ABOUT THIS EXERCISE ->
Locate "SERVO pin PWM: MO -> TX" in the data below, then output the line it is on and all following lines through the last, word for word. Skip any pictures.
------------------------
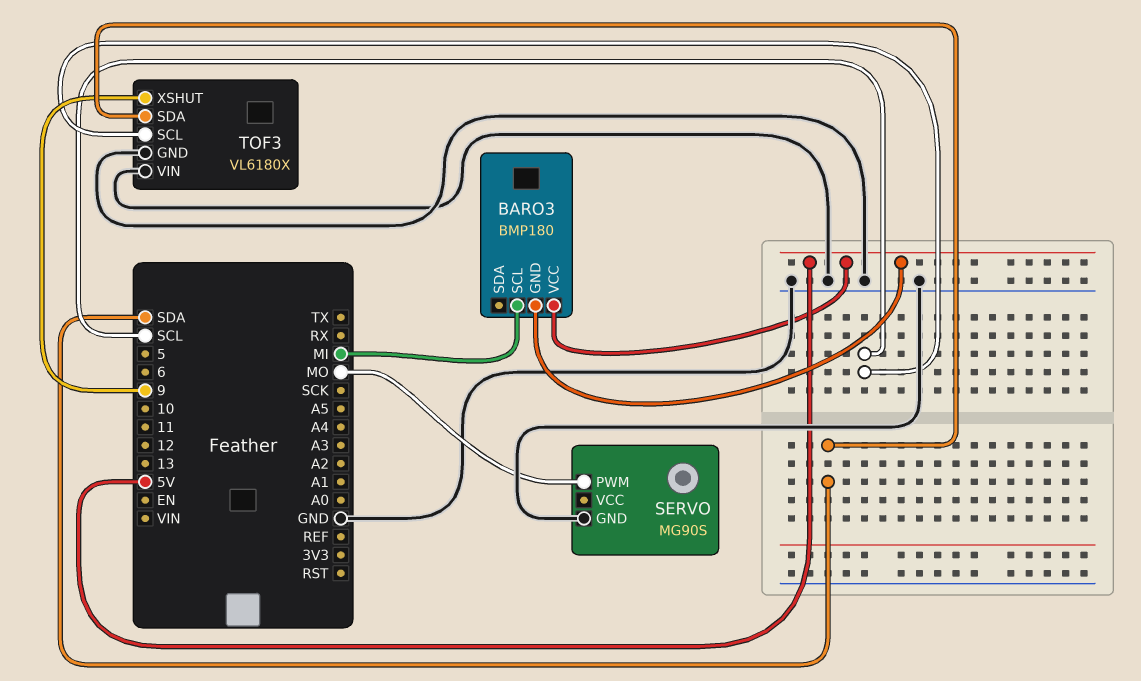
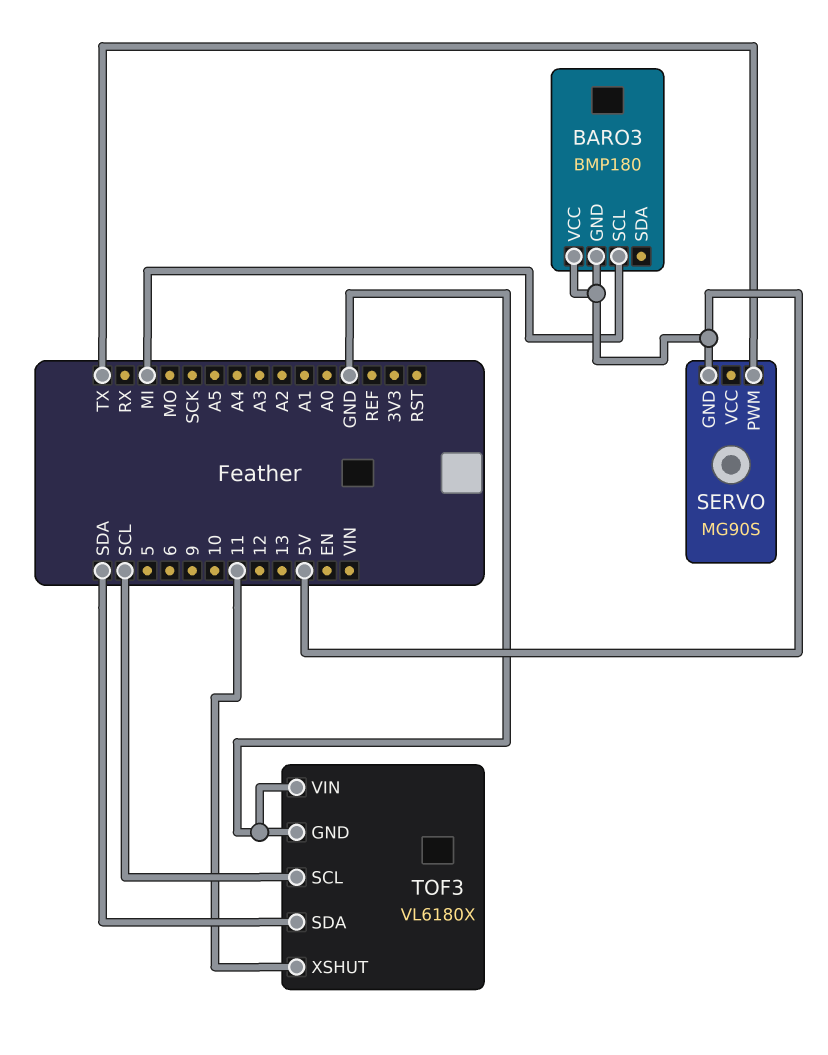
SERVO pin GND: GND -> 5V
SERVO pin PWM: MO -> TX
TOF3 pin XSHUT: 9 -> 11

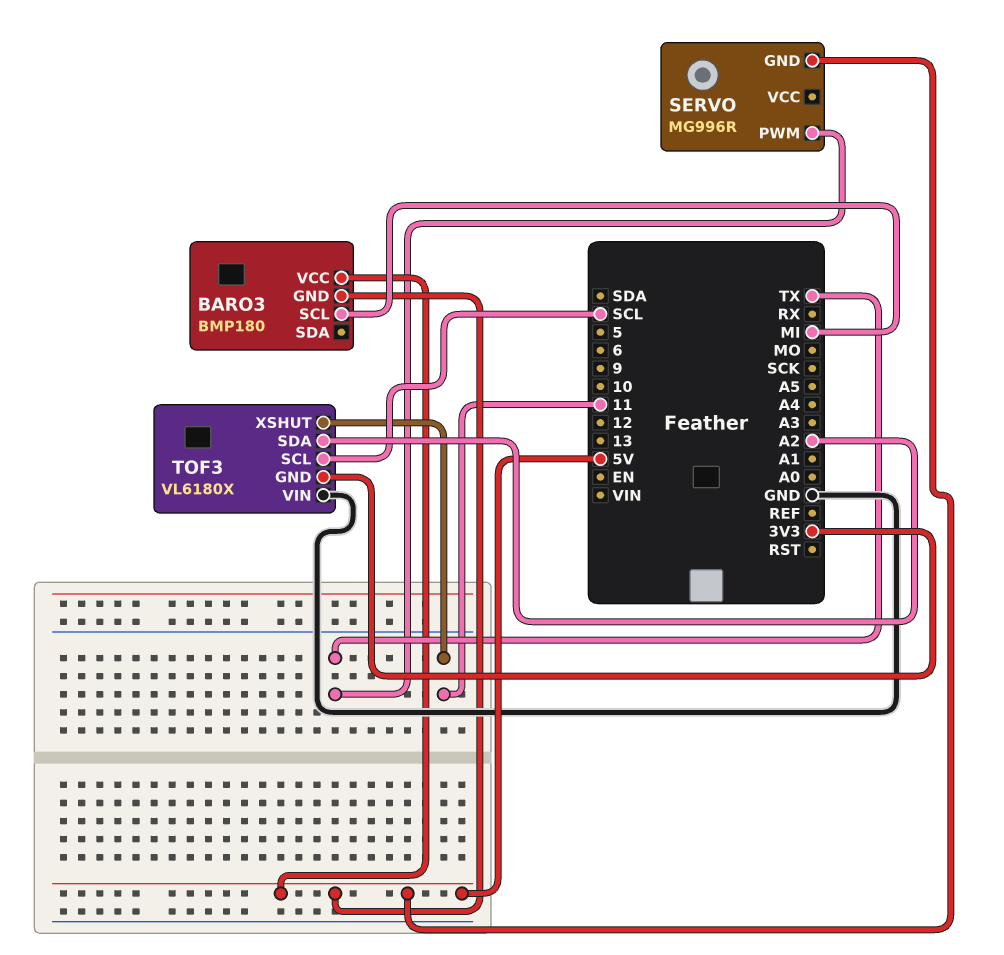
SERVO: MG90S -> MG996R
TOF3 pin GND: GND -> 3V3
TOF3 pin SDA: SDA -> A2

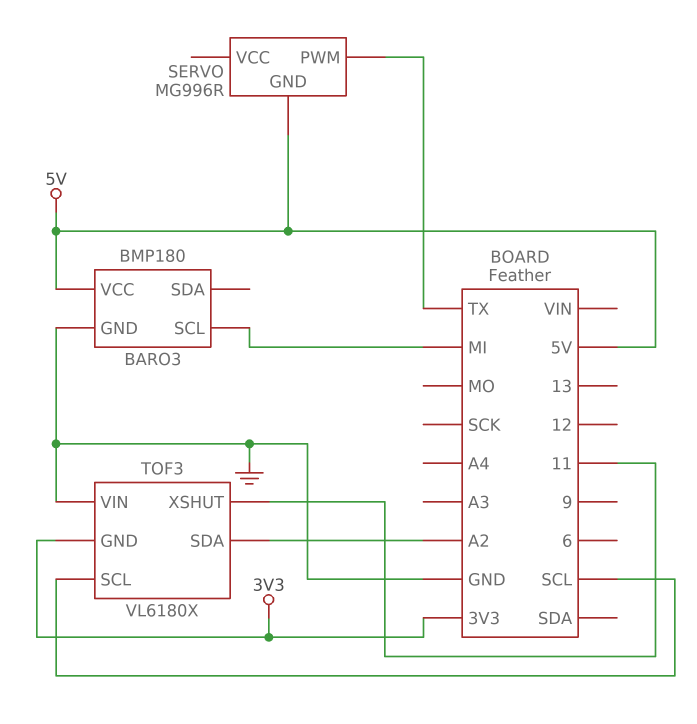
BARO3 pin GND: 5V -> GND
------------------------
TASK RESPONSE ->
SERVO pin PWM: MO -> TX
TOF3 pin XSHUT: 9 -> 11

SERVO: MG90S -> MG996R
TOF3 pin GND: GND -> 3V3
TOF3 pin SDA: SDA -> A2

BARO3 pin GND: 5V -> GND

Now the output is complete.